Description of the task ▸ Set the whole listing down again, word for word, with no pictures.

Data excerpts ▸

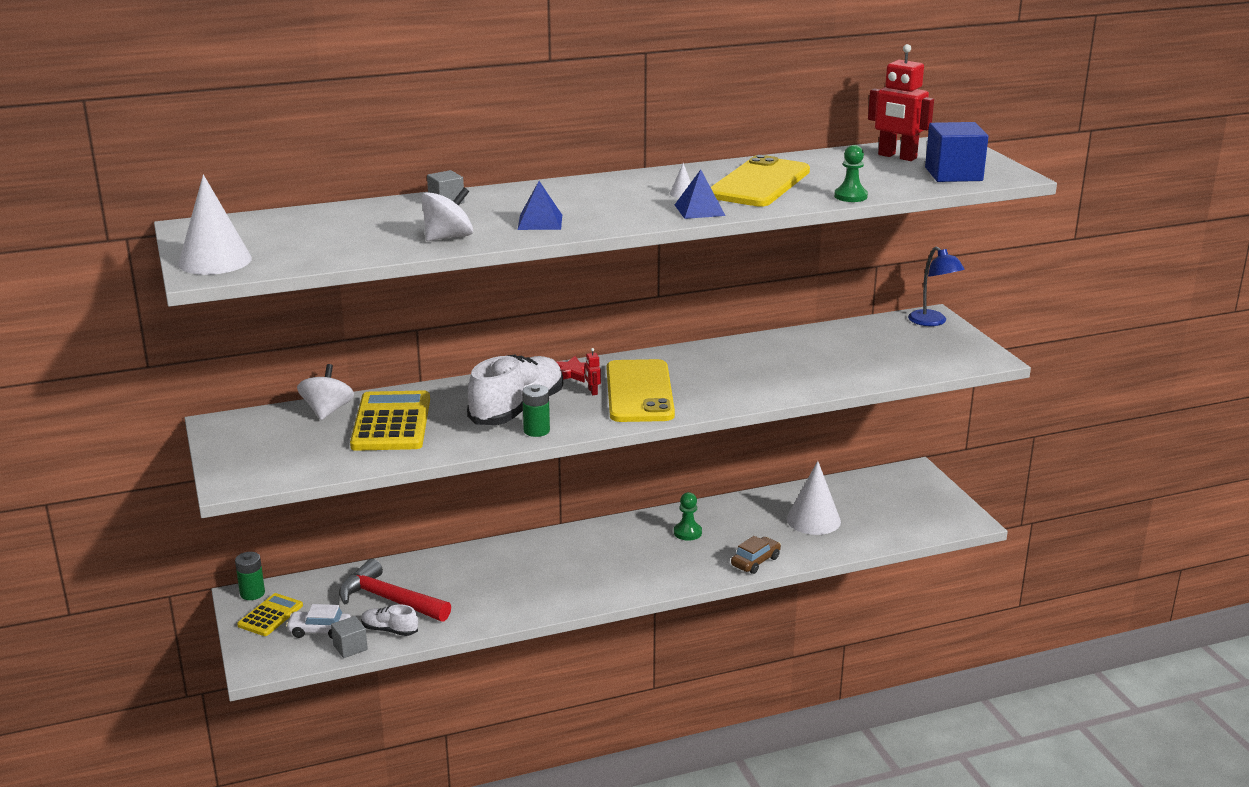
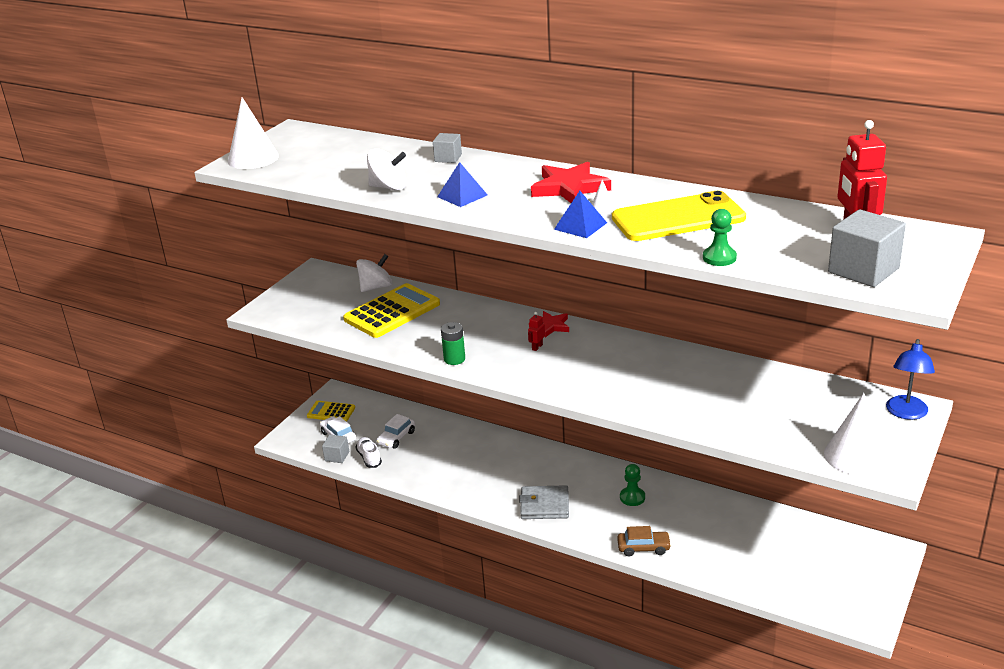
camera: 50 degrees right, 5 degrees up
(252, 593) = (342, 393): green battery -> none
(270, 615) = (331, 412): yellow calculator -> yellow calculator turned 150 degrees counterclockwise
(389, 599) = (396, 438): red hammer -> white car
(517, 409) = (471, 338): white shoe -> none
(621, 190) = (569, 188): none -> red star
(626, 576) = (544, 505): none -> grey wallet
(639, 392) = (564, 362): yellow phone -> none
(813, 520) = (738, 542): white cone -> white cone (855, 456)
(953, 174) = (863, 270): blue cube -> grey cube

Finished task ▸
camera: 50 degrees right, 5 degrees up
(252, 593) = (342, 393): green battery -> none
(270, 615) = (331, 412): yellow calculator -> yellow calculator turned 150 degrees counterclockwise
(389, 599) = (396, 438): red hammer -> white car
(517, 409) = (471, 338): white shoe -> none
(621, 190) = (569, 188): none -> red star
(626, 576) = (544, 505): none -> grey wallet
(639, 392) = (564, 362): yellow phone -> none
(813, 520) = (738, 542): white cone -> white cone (855, 456)
(953, 174) = (863, 270): blue cube -> grey cube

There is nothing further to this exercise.